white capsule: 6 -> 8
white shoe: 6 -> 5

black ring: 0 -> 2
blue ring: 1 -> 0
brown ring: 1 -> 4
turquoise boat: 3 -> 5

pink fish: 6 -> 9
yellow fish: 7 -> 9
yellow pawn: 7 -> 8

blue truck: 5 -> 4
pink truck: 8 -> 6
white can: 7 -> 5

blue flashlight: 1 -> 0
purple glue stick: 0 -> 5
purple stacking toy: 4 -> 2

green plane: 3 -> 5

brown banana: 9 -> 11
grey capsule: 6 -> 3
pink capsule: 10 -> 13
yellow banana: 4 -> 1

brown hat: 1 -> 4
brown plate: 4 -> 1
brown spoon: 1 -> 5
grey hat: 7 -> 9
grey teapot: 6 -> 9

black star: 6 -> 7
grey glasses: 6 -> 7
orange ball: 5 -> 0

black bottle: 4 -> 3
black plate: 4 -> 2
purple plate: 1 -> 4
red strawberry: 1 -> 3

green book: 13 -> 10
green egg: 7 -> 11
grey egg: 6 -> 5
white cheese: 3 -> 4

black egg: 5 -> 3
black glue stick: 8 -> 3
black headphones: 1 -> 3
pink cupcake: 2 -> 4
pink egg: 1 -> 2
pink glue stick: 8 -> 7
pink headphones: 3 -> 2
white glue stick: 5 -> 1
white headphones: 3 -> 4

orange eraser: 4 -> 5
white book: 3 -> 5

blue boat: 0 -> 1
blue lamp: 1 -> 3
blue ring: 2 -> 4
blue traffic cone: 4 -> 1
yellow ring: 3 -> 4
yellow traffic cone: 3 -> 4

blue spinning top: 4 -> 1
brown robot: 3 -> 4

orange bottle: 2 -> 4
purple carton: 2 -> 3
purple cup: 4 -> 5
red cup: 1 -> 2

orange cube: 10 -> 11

_WHAT IS REQUIRED_: The result should be every line that contains "white", copied from the entries.

_RESPONSE FOR THIS EXERCISE_:
white capsule: 6 -> 8
white shoe: 6 -> 5
white can: 7 -> 5
white cheese: 3 -> 4
white glue stick: 5 -> 1
white headphones: 3 -> 4
white book: 3 -> 5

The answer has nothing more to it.